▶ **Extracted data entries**
━━━━━━━━
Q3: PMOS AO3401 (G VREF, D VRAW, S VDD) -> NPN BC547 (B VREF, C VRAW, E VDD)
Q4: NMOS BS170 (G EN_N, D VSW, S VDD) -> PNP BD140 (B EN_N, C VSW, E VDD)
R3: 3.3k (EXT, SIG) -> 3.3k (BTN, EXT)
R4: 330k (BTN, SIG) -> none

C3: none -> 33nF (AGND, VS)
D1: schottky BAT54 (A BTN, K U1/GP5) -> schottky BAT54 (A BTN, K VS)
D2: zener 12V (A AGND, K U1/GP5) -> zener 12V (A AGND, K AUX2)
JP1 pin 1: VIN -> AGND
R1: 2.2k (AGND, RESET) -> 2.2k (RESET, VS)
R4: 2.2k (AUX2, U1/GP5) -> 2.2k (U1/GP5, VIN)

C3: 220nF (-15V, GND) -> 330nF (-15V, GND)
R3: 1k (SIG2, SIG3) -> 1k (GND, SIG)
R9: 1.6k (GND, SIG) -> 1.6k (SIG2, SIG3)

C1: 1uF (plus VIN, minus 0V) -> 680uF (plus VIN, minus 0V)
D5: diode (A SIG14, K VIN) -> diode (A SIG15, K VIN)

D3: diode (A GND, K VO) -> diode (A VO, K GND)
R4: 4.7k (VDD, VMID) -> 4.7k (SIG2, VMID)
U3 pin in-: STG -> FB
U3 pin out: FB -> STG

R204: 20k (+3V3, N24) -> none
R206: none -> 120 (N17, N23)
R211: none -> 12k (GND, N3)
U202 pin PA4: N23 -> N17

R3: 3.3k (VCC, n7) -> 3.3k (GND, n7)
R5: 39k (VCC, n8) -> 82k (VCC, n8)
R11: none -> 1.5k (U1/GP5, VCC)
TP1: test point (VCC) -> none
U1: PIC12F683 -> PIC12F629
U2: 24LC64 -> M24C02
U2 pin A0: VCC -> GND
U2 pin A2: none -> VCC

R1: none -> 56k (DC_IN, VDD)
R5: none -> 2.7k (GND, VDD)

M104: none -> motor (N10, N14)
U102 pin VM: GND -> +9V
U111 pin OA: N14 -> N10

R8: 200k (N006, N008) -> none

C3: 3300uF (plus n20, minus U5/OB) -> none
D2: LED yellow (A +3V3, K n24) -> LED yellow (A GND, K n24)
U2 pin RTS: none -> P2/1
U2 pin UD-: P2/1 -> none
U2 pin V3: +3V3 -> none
━━━━━━━━
▶ **Problem requirements**
Each line of the records with the word "diode" in it is to be copied.

▶ **Exercise response**
D5: diode (A SIG14, K VIN) -> diode (A SIG15, K VIN)
D3: diode (A GND, K VO) -> diode (A VO, K GND)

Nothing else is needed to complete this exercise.